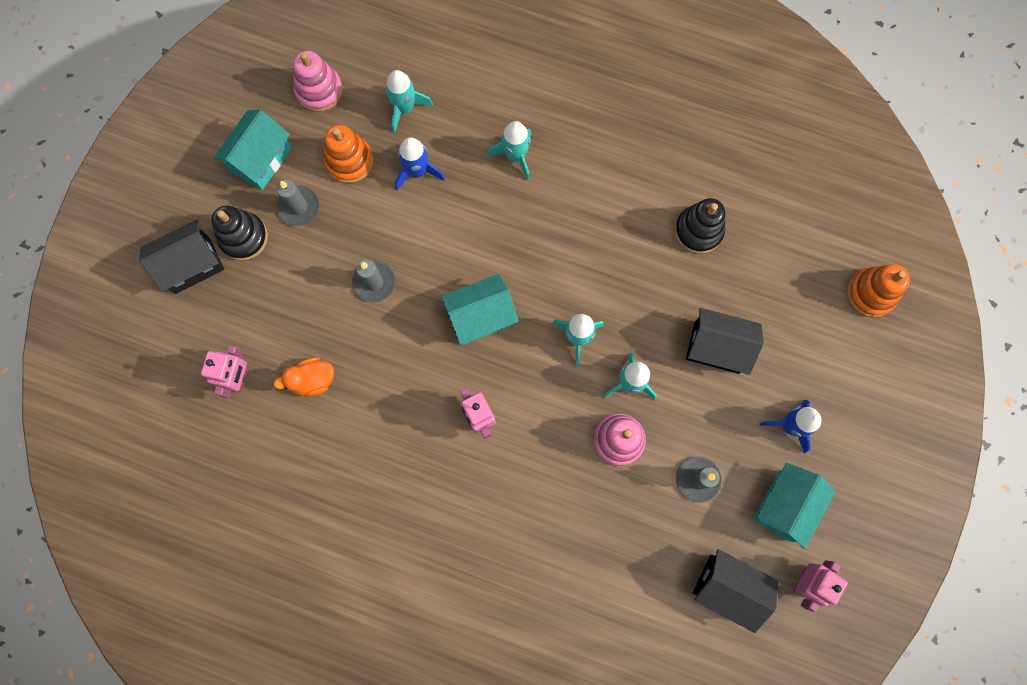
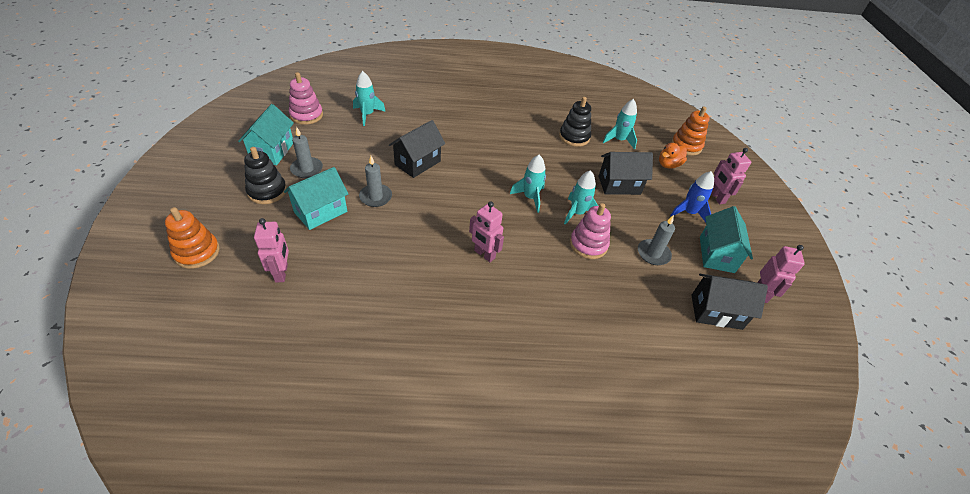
camera: 25 degrees left, 30 degrees down
(192, 265) = (227, 213): black house -> black house (417, 163)
(312, 380) = (345, 261): orange duck -> orange duck (668, 165)
(349, 161) = (337, 142): orange stacking toy -> orange stacking toy (197, 252)
(417, 171) = (386, 140): blue rocket -> none
(481, 316) = (460, 200): turquoise house -> turquoise house (320, 212)
(515, 156) = (447, 124): turquoise rocket -> turquoise rocket (619, 140)
(851, 410) = (717, 198): none -> pink robot

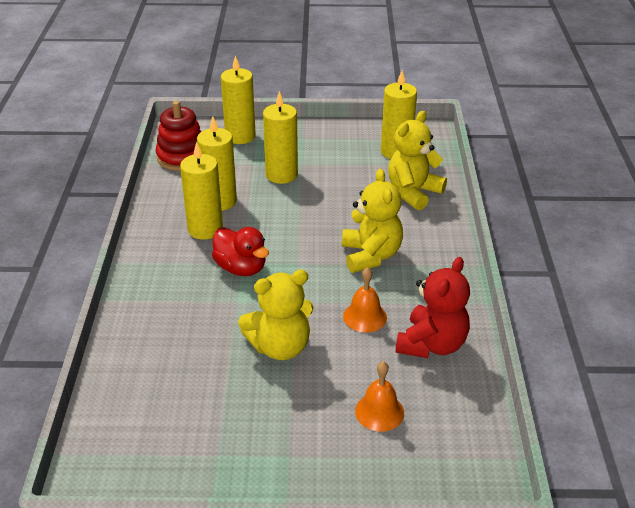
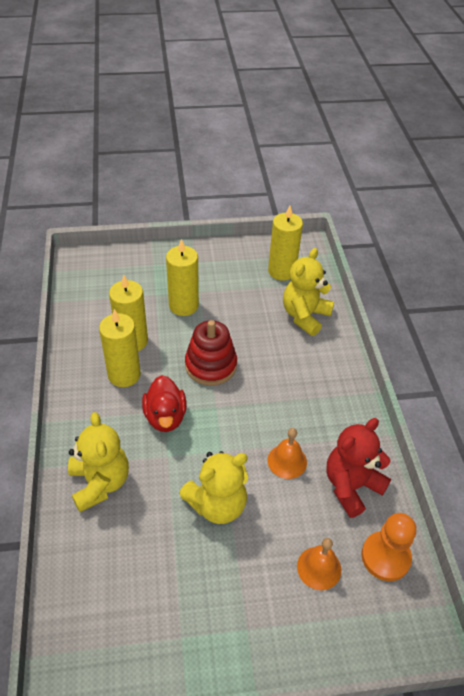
camera: 10 degrees left, 10 degrees up
(182, 157) = (88, 292): red stacking toy -> red stacking toy (211, 365)
(240, 136) = (138, 264): yellow candle -> none
(241, 268) = (165, 417): red duck -> red duck turned 45 degrees clockwise
(371, 256) = (280, 391): yellow teddy bear -> yellow teddy bear (100, 483)
(432, 344) = (351, 486): red teddy bear -> red teddy bear turned 150 degrees counterclockwise
(456, 410) = (385, 557): none -> orange pawn

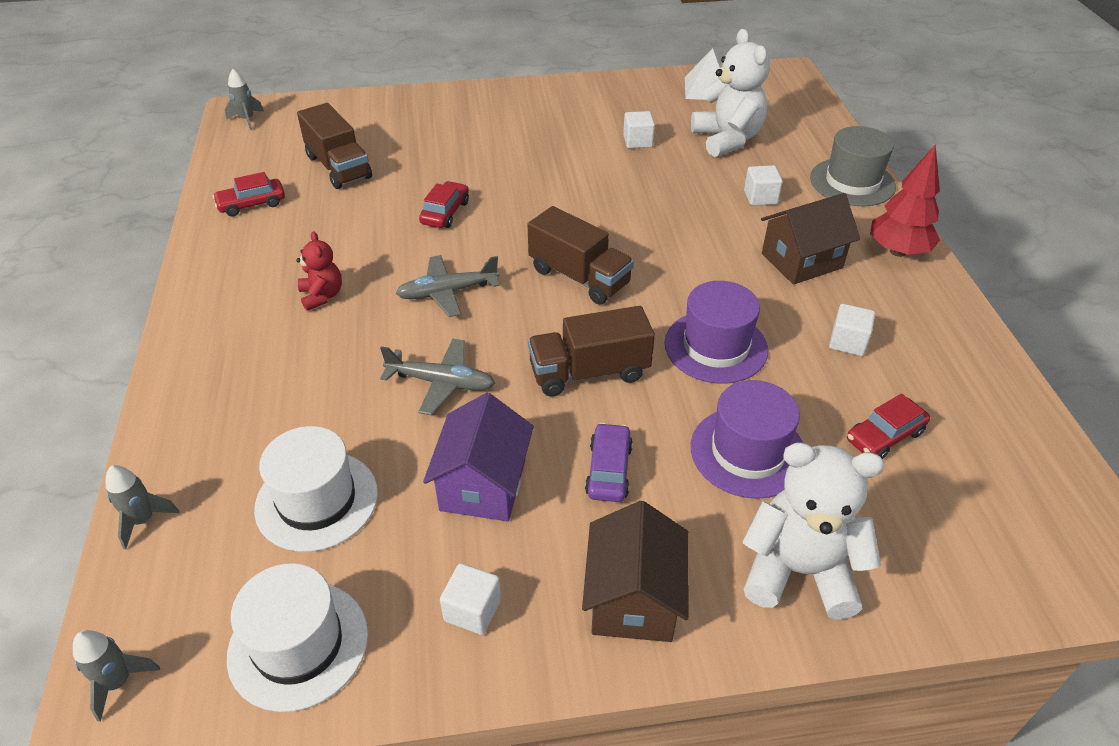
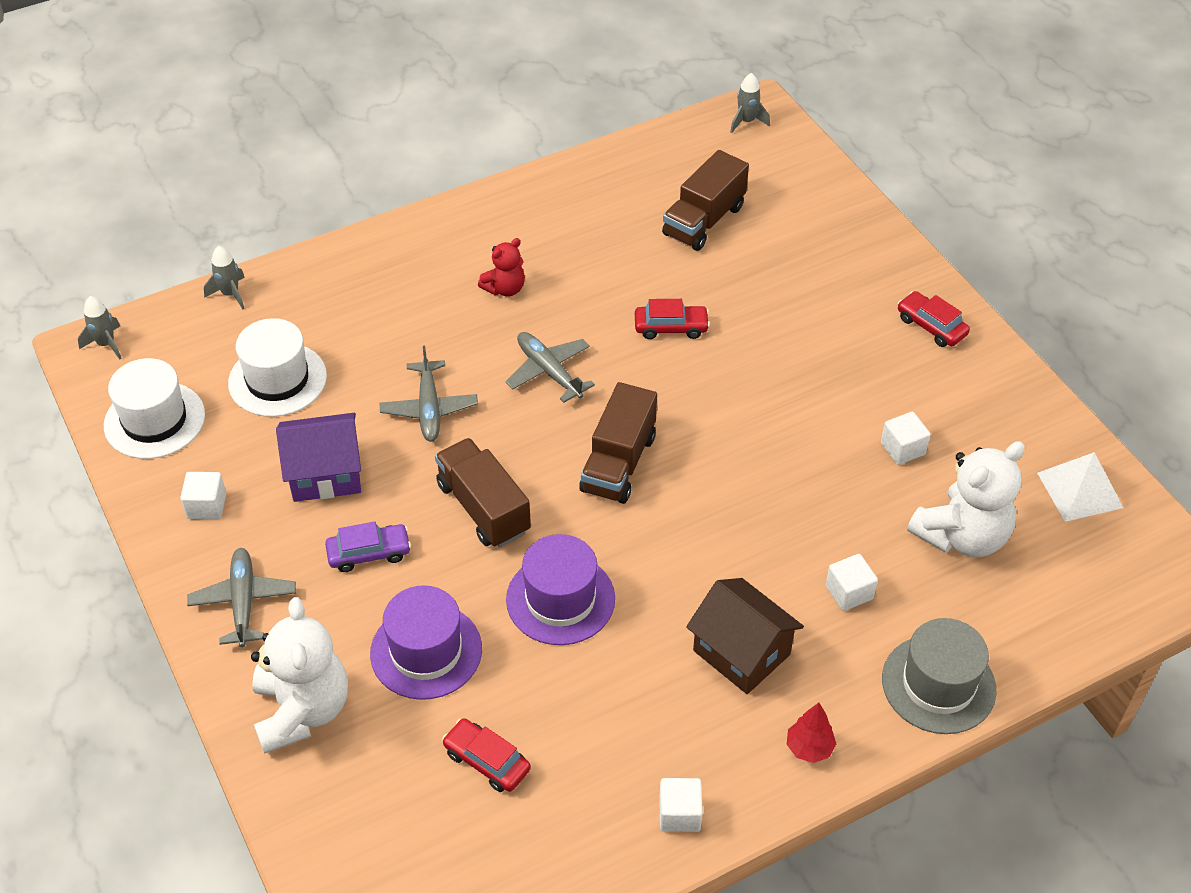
camera: 70 degrees right, 5 degrees up
(252, 204) = (611, 187): red car -> red car (931, 326)
(633, 599) = (243, 602): brown house -> grey plane
(847, 342) = (616, 714): white cube -> white cube (679, 814)
(898, 251) = (809, 748): red tree -> red tree, size x0.58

-=-=-=-=-

**EXERCISE AIM**
When you write out the material, reproduce each line exactly and omit any picture it holds.

**EXERCISE SOLUTION**
camera: 25 degrees left, 30 degrees down
(192, 265) = (227, 213): black house -> black house (417, 163)
(312, 380) = (345, 261): orange duck -> orange duck (668, 165)
(349, 161) = (337, 142): orange stacking toy -> orange stacking toy (197, 252)
(417, 171) = (386, 140): blue rocket -> none
(481, 316) = (460, 200): turquoise house -> turquoise house (320, 212)
(515, 156) = (447, 124): turquoise rocket -> turquoise rocket (619, 140)
(851, 410) = (717, 198): none -> pink robot

camera: 10 degrees left, 10 degrees up
(182, 157) = (88, 292): red stacking toy -> red stacking toy (211, 365)
(240, 136) = (138, 264): yellow candle -> none
(241, 268) = (165, 417): red duck -> red duck turned 45 degrees clockwise
(371, 256) = (280, 391): yellow teddy bear -> yellow teddy bear (100, 483)
(432, 344) = (351, 486): red teddy bear -> red teddy bear turned 150 degrees counterclockwise
(456, 410) = (385, 557): none -> orange pawn

camera: 70 degrees right, 5 degrees up
(252, 204) = (611, 187): red car -> red car (931, 326)
(633, 599) = (243, 602): brown house -> grey plane
(847, 342) = (616, 714): white cube -> white cube (679, 814)
(898, 251) = (809, 748): red tree -> red tree, size x0.58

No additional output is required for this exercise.